Spatial reasoning data:
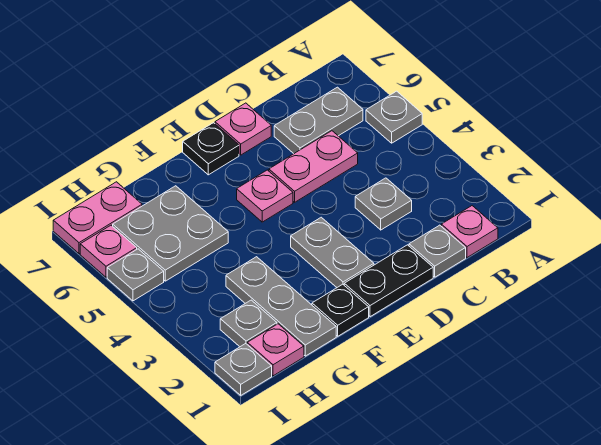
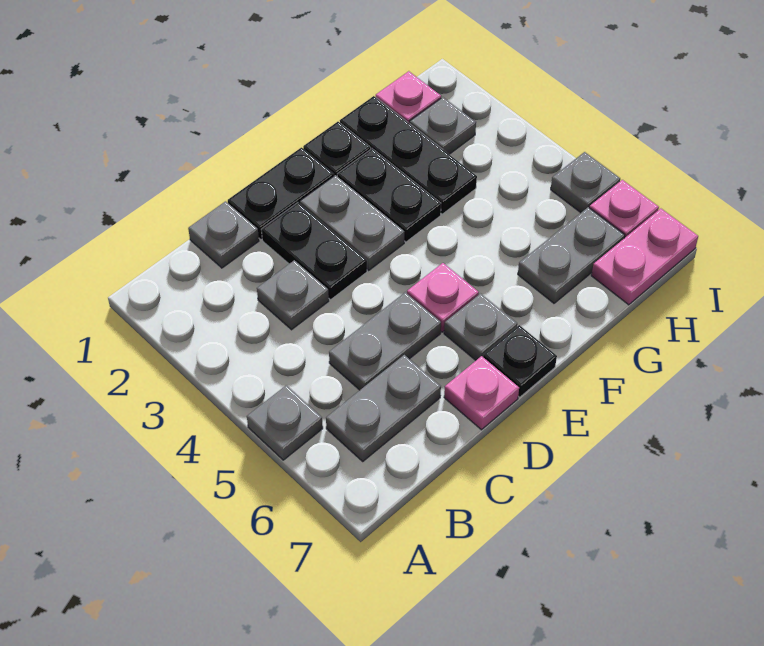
pink plate B1 level 1 -> none
pink plate C5:D5 level 1 -> grey plate C5:D5 level 1
none -> black plate D2:D3 level 1
none -> black plate F2:F3 level 1
grey plate G1:G3 level 1 -> black plate G1:G3 level 1
grey plate G5:H6 level 1 -> grey plate G6:H6 level 1
grey plate I1 level 1 -> grey plate E6 level 1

EXERCISE AIM
In the records above, find the lines containing "none" and copy them.

SOLUTION
pink plate B1 level 1 -> none
none -> black plate D2:D3 level 1
none -> black plate F2:F3 level 1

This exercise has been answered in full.